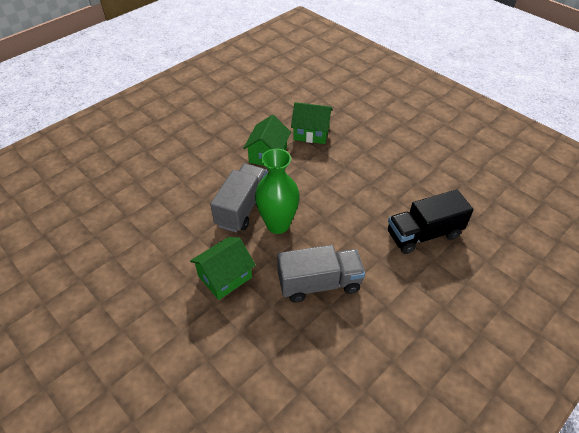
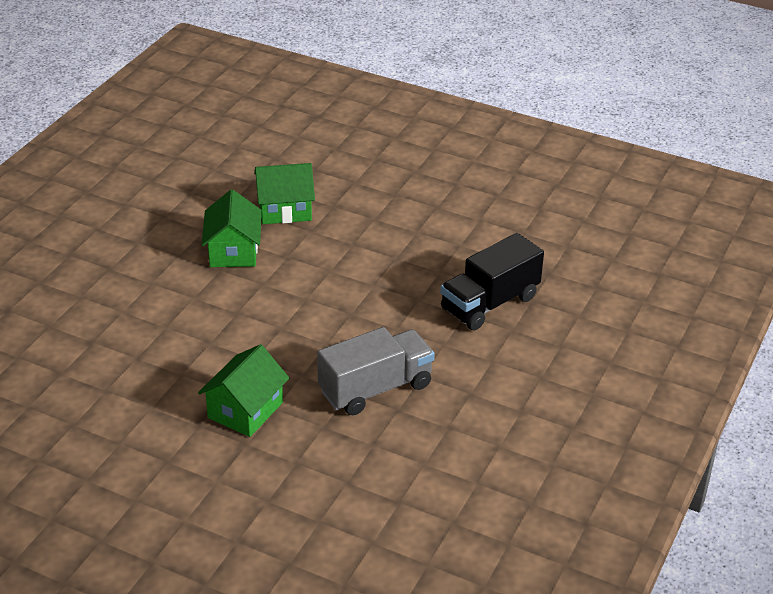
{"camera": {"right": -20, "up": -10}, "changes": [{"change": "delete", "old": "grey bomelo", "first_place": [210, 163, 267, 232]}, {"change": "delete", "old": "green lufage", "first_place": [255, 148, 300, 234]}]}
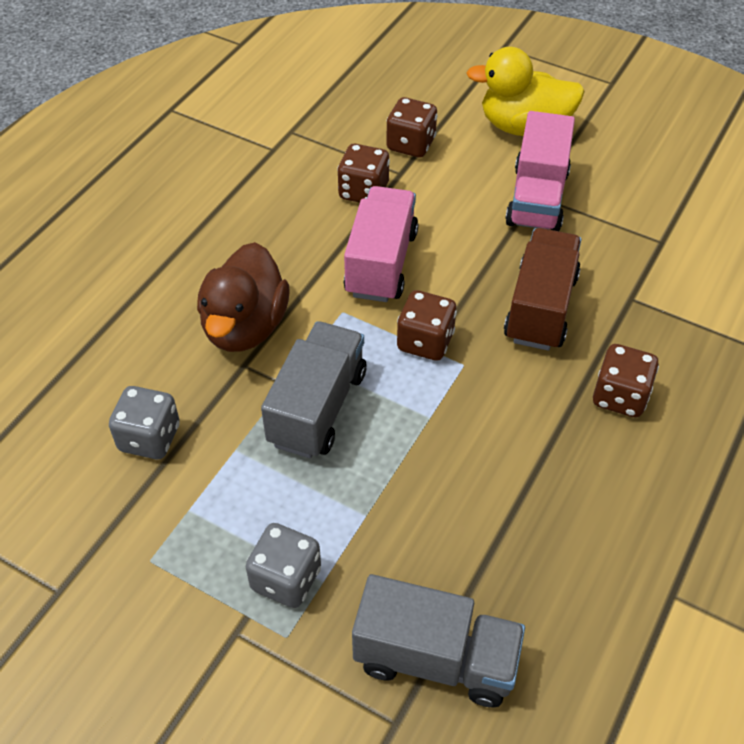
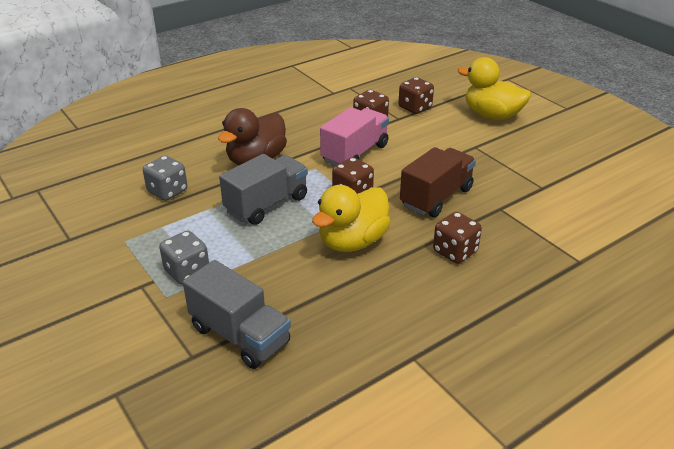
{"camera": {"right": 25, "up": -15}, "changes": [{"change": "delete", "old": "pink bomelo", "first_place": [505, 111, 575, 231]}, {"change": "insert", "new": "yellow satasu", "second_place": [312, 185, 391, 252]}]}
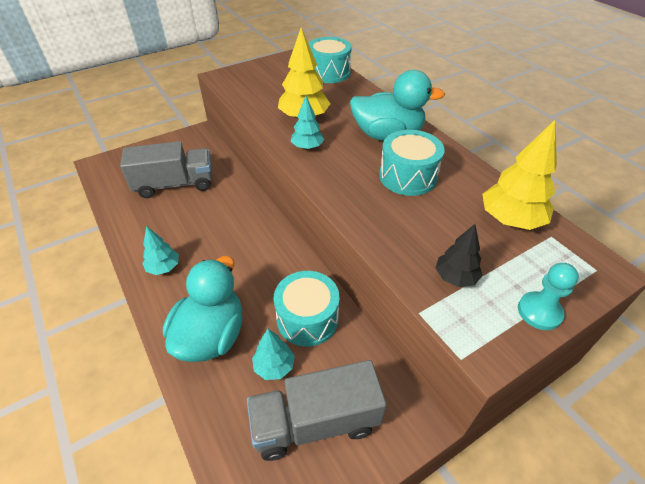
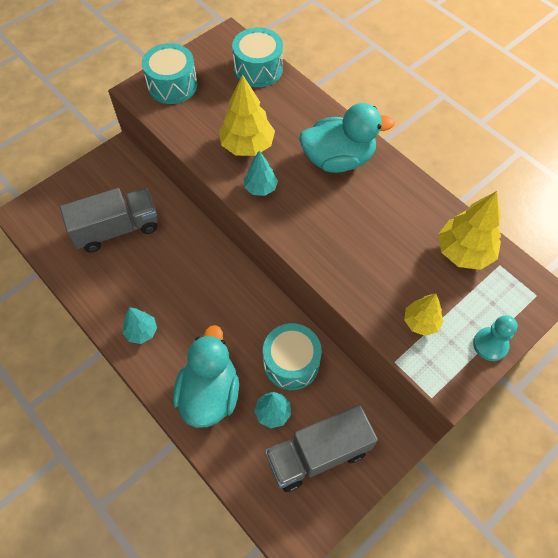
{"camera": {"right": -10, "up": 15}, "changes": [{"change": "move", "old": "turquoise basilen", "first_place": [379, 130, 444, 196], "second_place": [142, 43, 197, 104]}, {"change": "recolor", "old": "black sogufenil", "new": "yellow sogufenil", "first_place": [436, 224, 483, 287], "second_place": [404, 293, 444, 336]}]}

_WHAT THE TASK ASKS_.
Using the material above, work out the number of lines that include "delete" and answer with that number by itself.

_YOUR SOLUTION_.
2